## Dataset items:

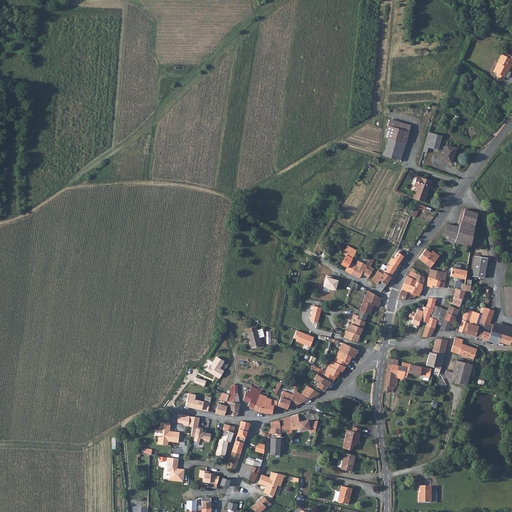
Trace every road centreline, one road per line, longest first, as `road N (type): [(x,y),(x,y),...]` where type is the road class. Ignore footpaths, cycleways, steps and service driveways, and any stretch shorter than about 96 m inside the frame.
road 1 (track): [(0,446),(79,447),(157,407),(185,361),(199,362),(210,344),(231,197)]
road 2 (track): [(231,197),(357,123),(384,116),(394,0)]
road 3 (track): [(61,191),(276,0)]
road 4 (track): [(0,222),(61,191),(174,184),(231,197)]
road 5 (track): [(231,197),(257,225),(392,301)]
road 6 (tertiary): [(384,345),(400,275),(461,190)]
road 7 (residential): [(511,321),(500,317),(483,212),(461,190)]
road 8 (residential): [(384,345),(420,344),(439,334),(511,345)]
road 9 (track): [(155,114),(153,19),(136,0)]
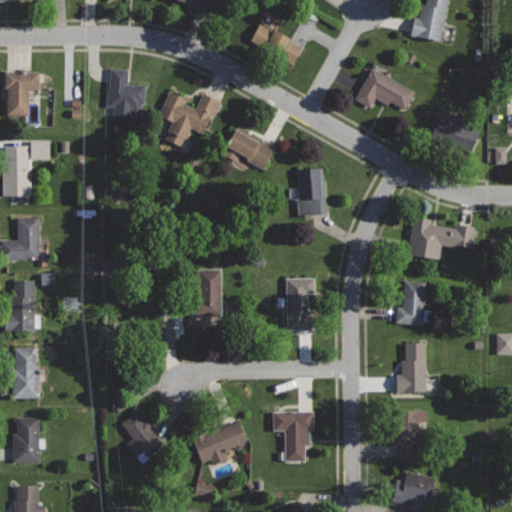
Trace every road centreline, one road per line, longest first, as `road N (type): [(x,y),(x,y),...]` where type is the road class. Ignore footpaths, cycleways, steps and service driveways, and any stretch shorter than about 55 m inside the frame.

## Set problem:
Give the number of lines above that contain the string "type", with case counting. Reply with the number only.

## Exercise response:
2